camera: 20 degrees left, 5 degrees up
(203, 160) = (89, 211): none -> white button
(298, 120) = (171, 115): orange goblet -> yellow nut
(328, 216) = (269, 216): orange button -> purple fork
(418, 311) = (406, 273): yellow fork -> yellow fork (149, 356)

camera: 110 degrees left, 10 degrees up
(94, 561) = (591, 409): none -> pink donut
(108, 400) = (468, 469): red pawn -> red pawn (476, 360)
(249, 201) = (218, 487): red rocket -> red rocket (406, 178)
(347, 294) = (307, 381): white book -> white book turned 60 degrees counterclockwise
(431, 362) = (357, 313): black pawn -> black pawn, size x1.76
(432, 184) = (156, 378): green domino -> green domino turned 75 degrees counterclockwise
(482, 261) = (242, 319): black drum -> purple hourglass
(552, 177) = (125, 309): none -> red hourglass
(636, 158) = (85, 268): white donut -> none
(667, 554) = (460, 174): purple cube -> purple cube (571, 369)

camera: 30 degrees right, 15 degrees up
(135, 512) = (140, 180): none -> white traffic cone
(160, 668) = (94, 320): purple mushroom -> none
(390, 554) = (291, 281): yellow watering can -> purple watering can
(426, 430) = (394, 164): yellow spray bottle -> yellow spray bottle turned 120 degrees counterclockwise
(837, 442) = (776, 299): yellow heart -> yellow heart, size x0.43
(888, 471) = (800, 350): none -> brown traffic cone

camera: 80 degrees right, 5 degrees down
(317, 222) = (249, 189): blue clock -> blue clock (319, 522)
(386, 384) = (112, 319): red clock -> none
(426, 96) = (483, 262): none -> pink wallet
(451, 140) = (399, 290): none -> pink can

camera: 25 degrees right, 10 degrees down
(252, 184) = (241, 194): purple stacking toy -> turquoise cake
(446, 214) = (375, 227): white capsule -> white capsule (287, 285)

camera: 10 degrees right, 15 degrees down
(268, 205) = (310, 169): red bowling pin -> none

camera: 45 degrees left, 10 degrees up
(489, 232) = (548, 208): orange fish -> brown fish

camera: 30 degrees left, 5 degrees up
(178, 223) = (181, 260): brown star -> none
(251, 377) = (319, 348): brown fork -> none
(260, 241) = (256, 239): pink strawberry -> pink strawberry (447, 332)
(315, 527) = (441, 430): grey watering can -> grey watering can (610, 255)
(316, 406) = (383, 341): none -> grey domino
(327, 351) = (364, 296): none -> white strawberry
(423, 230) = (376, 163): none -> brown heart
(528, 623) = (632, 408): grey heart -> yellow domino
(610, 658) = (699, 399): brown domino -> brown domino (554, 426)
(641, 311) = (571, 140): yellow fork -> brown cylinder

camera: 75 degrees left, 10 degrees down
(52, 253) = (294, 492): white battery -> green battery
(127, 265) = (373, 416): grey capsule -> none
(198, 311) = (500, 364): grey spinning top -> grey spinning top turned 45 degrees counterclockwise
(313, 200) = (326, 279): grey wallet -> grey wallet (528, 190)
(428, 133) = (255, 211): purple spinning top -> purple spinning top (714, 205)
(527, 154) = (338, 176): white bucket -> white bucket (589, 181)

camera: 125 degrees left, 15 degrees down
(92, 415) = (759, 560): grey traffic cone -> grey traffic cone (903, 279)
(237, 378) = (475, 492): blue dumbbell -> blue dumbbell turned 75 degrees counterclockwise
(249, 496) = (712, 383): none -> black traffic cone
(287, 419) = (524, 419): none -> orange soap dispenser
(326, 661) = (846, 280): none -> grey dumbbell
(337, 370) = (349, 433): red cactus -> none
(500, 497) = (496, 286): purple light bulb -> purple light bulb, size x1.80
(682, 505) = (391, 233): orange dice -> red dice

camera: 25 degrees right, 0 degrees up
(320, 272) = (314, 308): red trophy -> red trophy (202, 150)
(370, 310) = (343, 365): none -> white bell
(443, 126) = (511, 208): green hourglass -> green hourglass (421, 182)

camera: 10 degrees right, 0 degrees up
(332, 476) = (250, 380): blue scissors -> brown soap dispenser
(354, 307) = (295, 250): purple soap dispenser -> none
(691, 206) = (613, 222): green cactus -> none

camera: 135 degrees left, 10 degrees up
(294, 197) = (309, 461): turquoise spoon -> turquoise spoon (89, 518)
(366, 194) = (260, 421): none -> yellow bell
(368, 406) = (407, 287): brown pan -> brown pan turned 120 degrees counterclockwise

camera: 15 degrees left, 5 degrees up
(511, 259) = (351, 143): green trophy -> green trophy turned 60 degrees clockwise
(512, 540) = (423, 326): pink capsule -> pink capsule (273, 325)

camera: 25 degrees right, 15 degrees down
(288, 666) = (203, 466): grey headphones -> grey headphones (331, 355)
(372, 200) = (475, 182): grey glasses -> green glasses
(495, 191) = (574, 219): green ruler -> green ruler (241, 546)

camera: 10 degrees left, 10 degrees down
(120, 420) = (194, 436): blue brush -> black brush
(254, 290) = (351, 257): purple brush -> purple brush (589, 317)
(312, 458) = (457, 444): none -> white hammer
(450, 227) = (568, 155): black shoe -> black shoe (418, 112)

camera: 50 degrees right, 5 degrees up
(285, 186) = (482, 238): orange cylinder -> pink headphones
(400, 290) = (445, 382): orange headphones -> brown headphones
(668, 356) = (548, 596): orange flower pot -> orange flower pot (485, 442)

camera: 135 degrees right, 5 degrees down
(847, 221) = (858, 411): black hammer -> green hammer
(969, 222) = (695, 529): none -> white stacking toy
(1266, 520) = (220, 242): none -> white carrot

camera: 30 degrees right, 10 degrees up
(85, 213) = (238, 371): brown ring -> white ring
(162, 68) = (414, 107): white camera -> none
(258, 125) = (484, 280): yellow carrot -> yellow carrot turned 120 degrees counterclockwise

──────

● Task brief:
List every line in the records above that contains the word "trophy".

● Solution to this problem:
(320, 272) = (314, 308): red trophy -> red trophy (202, 150)
(511, 259) = (351, 143): green trophy -> green trophy turned 60 degrees clockwise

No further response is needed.